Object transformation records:
▽

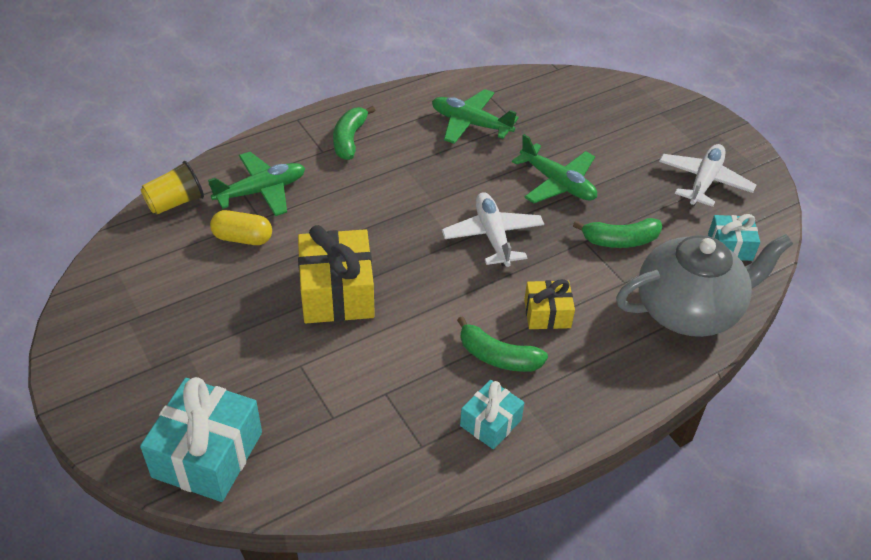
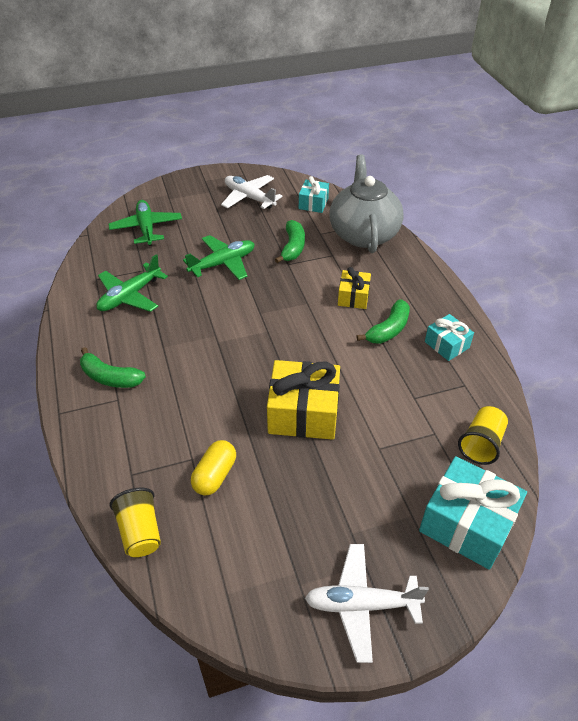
camera: 75 degrees left, 0 degrees up
(261, 191) = (154, 454): green plane -> green plane (146, 228)
(325, 467) = (481, 444): none -> yellow cup
(492, 236) = (268, 309): white plane -> white plane (362, 604)

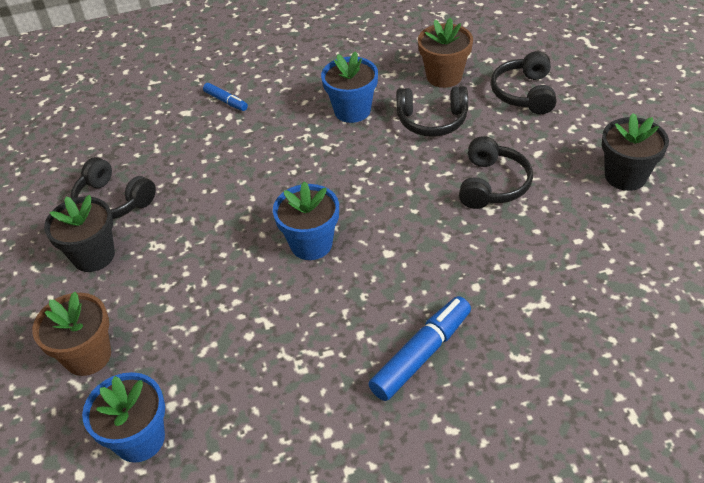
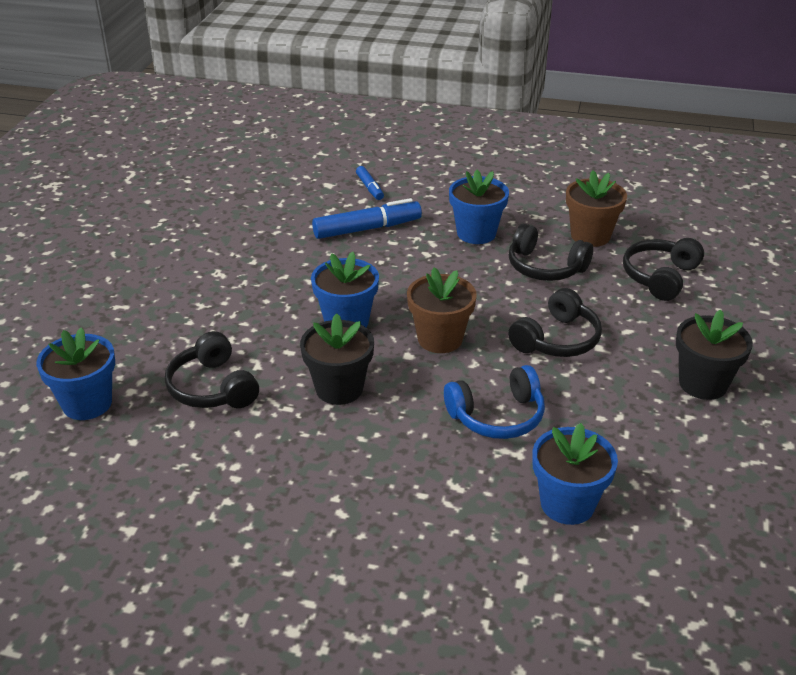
camera: 25 degrees right, 10 degrees down
(88, 356) = (99, 330): brown flower pot -> brown flower pot (440, 339)
(93, 256) = (164, 262): black flower pot -> black flower pot (339, 388)
(113, 201) = (213, 229): black headphones -> black headphones (212, 387)
(421, 354) = (367, 444): blue marker -> blue marker (367, 229)
(502, 277) = (497, 416): none -> blue headphones
(613, 330) = (567, 504): none -> blue flower pot

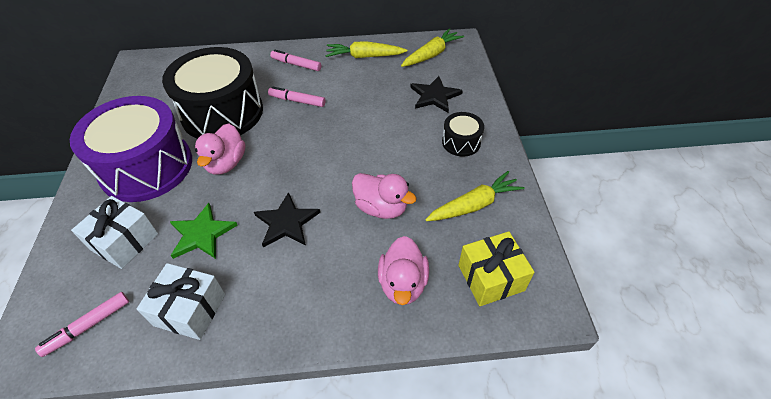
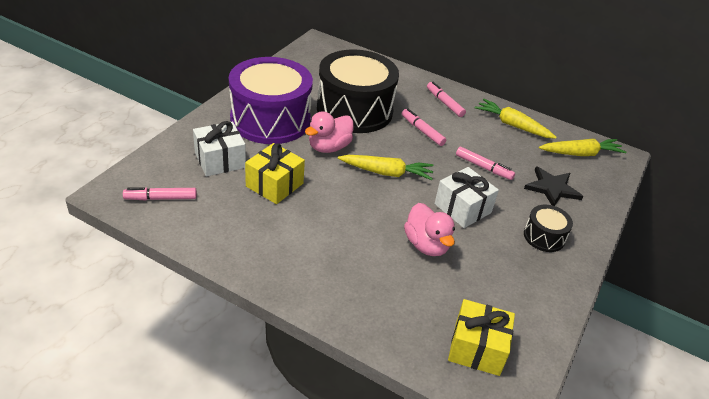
camera: 30 degrees right, 10 degrees down
(190, 309) = (230, 227): white gift -> white gift (462, 208)
(202, 234) = (274, 185): green star -> yellow gift
(287, 222) = (342, 212): black star -> none
(371, 107) = (483, 167): none -> pink marker
(403, 283) = (397, 306): pink duck -> none
(474, 205) = (511, 289): yellow carrot -> yellow carrot (386, 173)

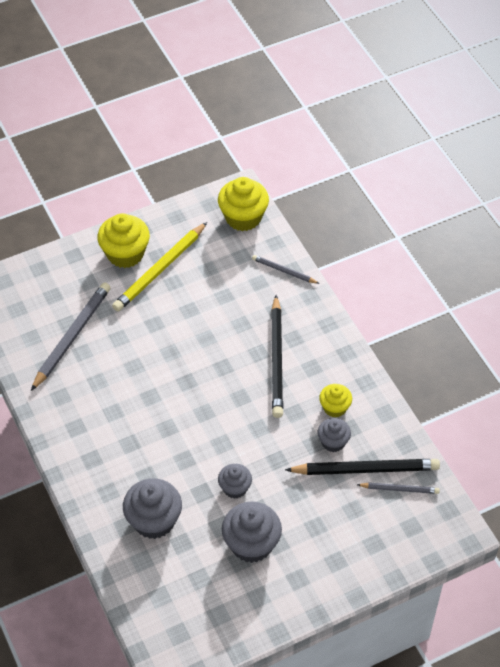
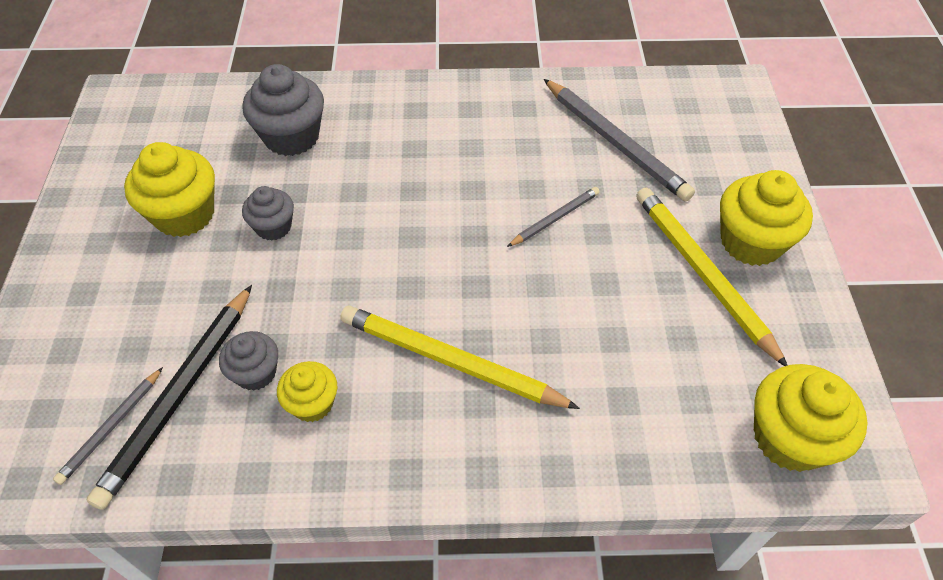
camera: 115 degrees right, 0 degrees up
(251, 544) = (184, 214): grey cupcake -> yellow cupcake
(277, 359) = (450, 361): black pencil -> yellow pencil
(284, 271) = (634, 452): grey pencil -> grey pencil (555, 218)

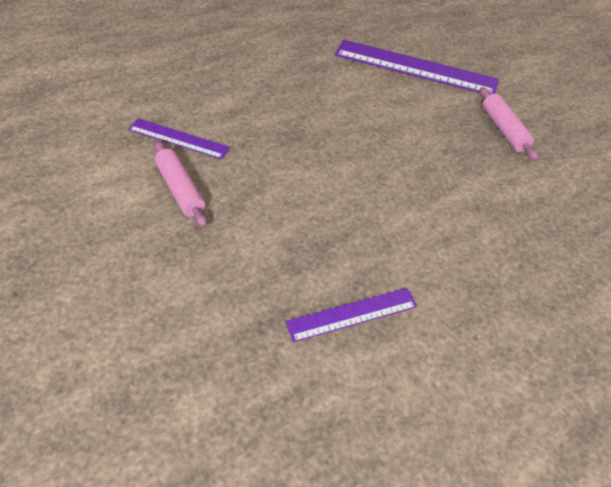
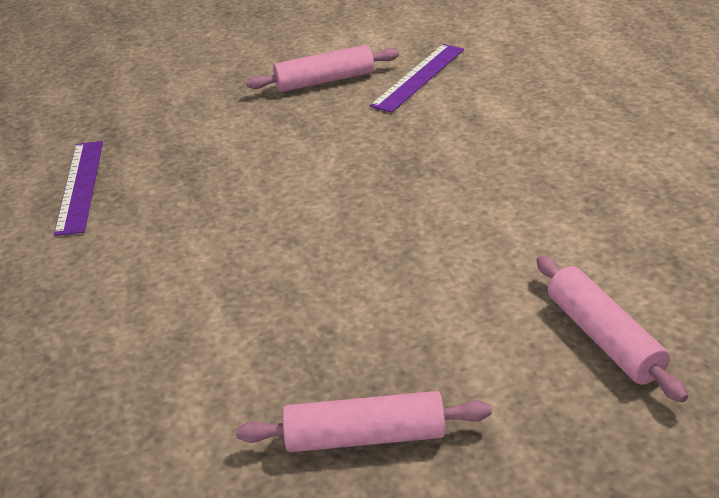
camera: 110 degrees right, 15 degrees down
(415, 68) = (604, 338): purple ruler -> pink rolling pin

△

What you are asked to do: For every line above, produce an exact transcription that omits the images.

Output:
camera: 75 degrees left, 0 degrees up
(261, 191) = (154, 454): green plane -> green plane (146, 228)
(325, 467) = (481, 444): none -> yellow cup
(492, 236) = (268, 309): white plane -> white plane (362, 604)

camera: 25 degrees right, 10 degrees down
(88, 356) = (99, 330): brown flower pot -> brown flower pot (440, 339)
(93, 256) = (164, 262): black flower pot -> black flower pot (339, 388)
(113, 201) = (213, 229): black headphones -> black headphones (212, 387)
(421, 354) = (367, 444): blue marker -> blue marker (367, 229)
(502, 277) = (497, 416): none -> blue headphones
(613, 330) = (567, 504): none -> blue flower pot

camera: 30 degrees right, 10 degrees down
(190, 309) = (230, 227): white gift -> white gift (462, 208)
(202, 234) = (274, 185): green star -> yellow gift
(287, 222) = (342, 212): black star -> none
(371, 107) = (483, 167): none -> pink marker
(403, 283) = (397, 306): pink duck -> none
(474, 205) = (511, 289): yellow carrot -> yellow carrot (386, 173)

camera: 115 degrees right, 0 degrees up
(251, 544) = (184, 214): grey cupcake -> yellow cupcake
(277, 359) = (450, 361): black pencil -> yellow pencil
(284, 271) = (634, 452): grey pencil -> grey pencil (555, 218)

camera: 110 degrees right, 15 degrees down
(415, 68) = (604, 338): purple ruler -> pink rolling pin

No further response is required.